▶ [Required action]: In the copy, keep every record exact and leave out all images.

▶ [Dataset content]:

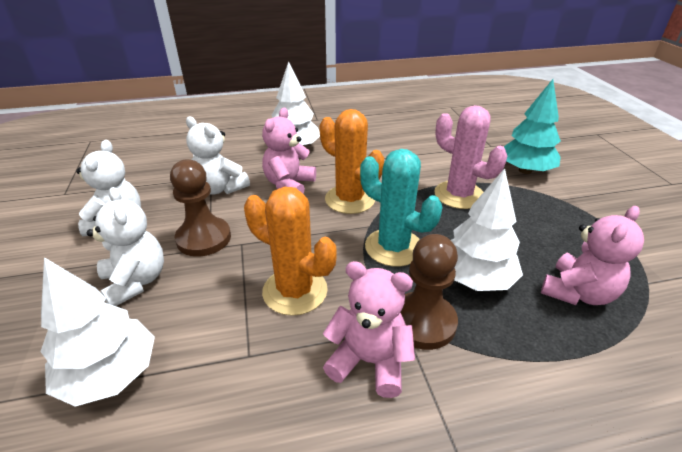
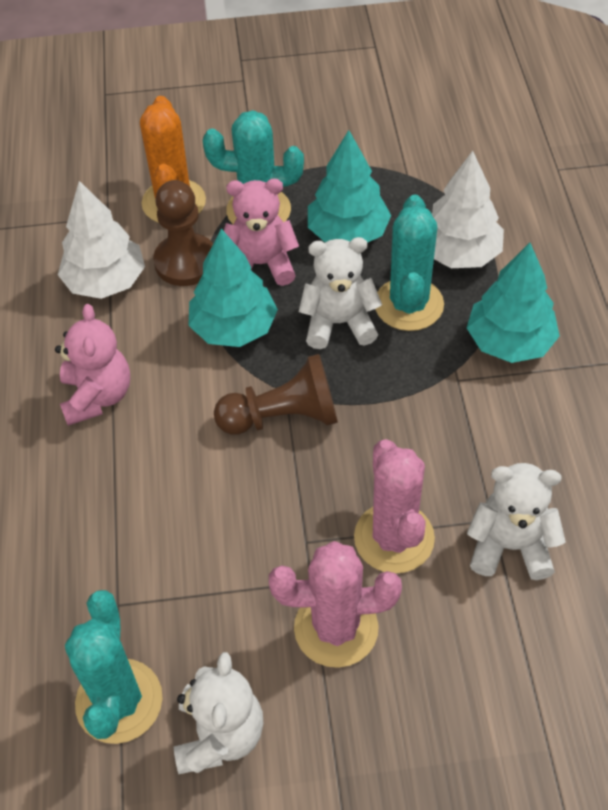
orange cactus: 2 -> 1
pink cactus: 1 -> 2
pink teddy bear: 3 -> 2
turquoise cactus: 1 -> 3
turquoise tree: 1 -> 3
white tree: 3 -> 2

▶ [Task answer]:
orange cactus: 2 -> 1
pink cactus: 1 -> 2
pink teddy bear: 3 -> 2
turquoise cactus: 1 -> 3
turquoise tree: 1 -> 3
white tree: 3 -> 2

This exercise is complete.